BEGIN Data in this exercise
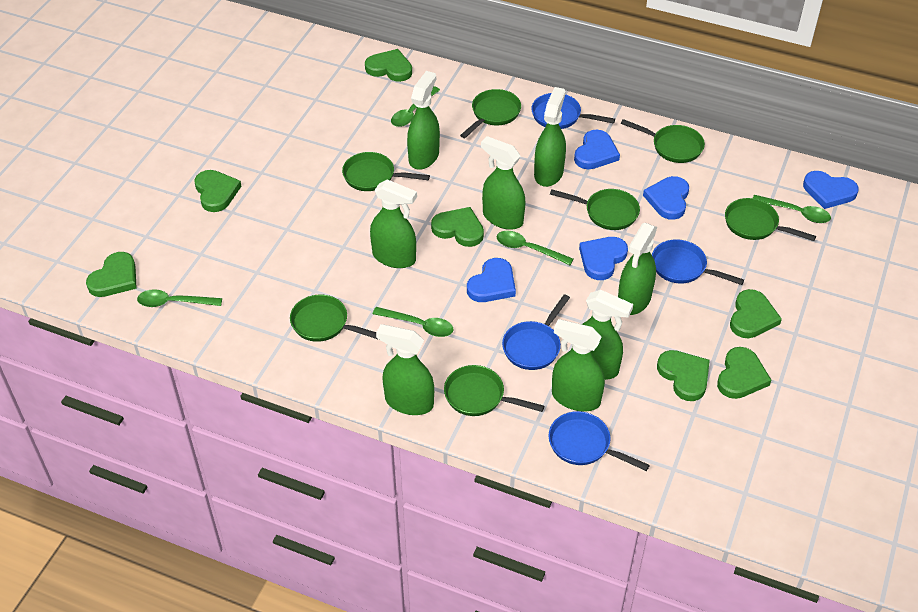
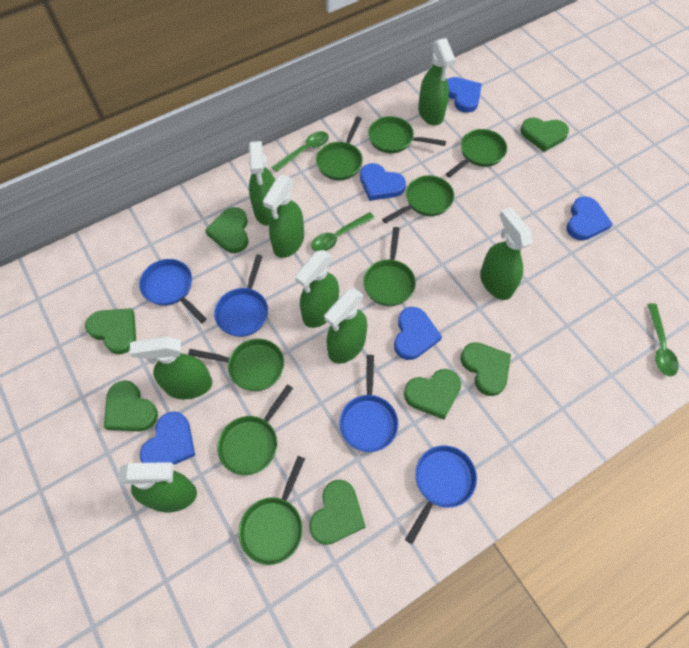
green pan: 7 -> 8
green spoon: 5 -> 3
END Data in this exercise
BEGIN Data in this exercise
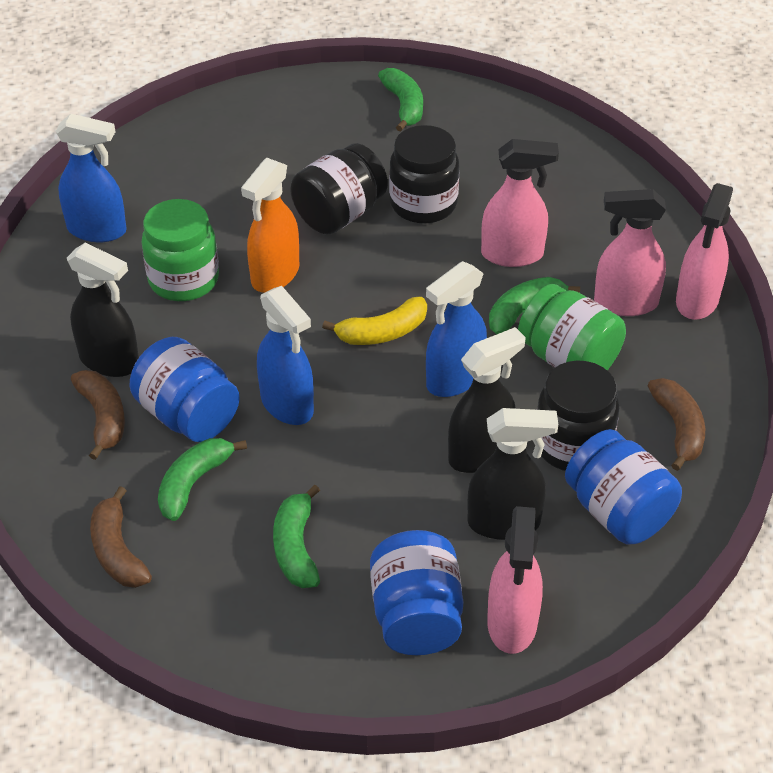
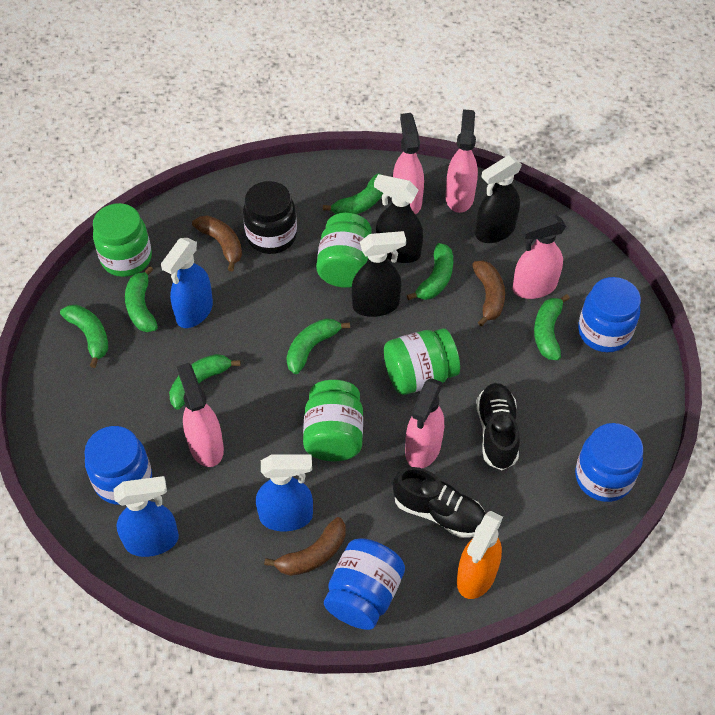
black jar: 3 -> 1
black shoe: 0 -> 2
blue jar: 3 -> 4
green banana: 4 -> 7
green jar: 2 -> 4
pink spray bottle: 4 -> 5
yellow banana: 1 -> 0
END Data in this exercise
BEGIN Data in this exercise
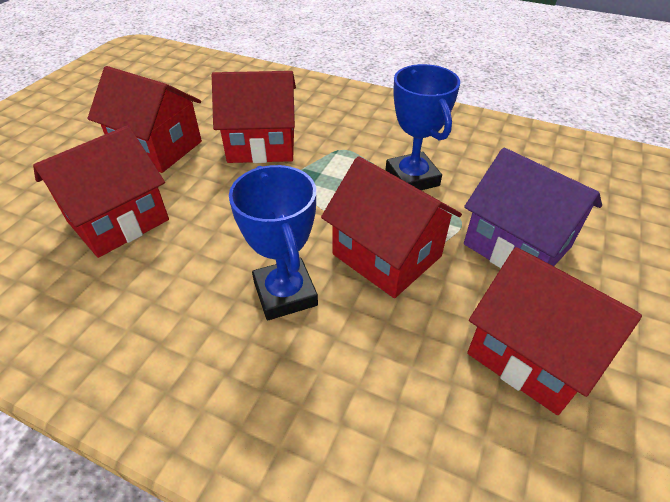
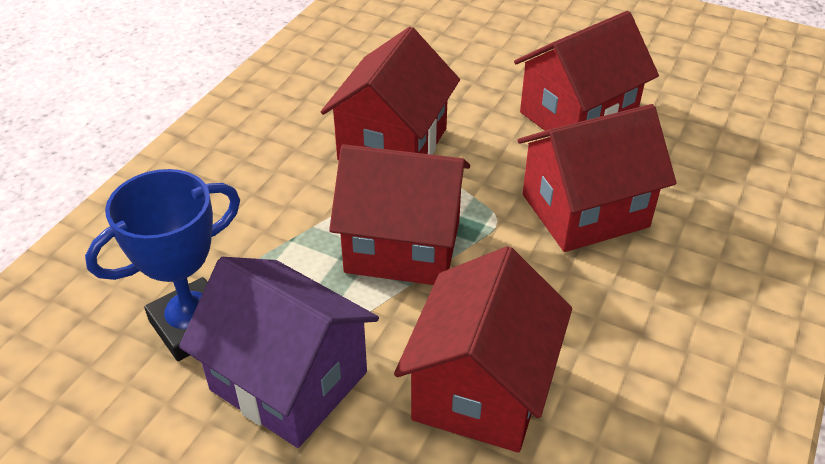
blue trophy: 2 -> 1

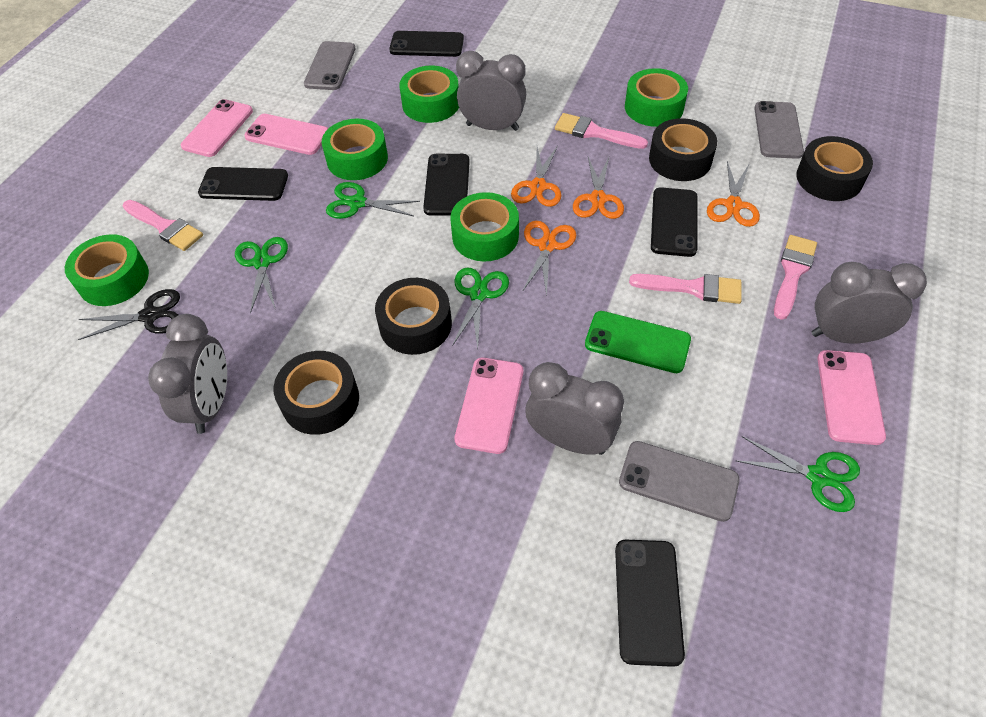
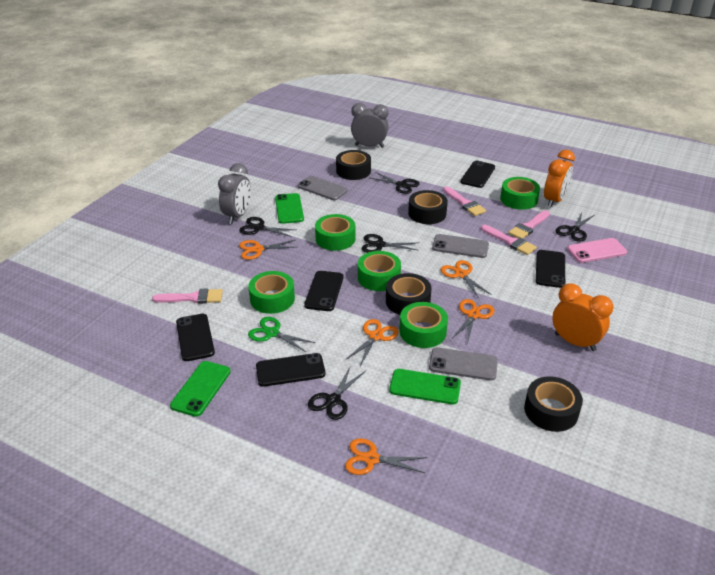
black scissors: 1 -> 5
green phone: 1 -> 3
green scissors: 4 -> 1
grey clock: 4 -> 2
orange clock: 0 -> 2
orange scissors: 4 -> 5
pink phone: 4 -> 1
END Data in this exercise
→ Work item:
Please make an exact copy of the lines above from the line with "orange clock: 0 -> 2" through the line with "pink phone: 4 -> 1", both ends included.

→ Expected answer:
orange clock: 0 -> 2
orange scissors: 4 -> 5
pink phone: 4 -> 1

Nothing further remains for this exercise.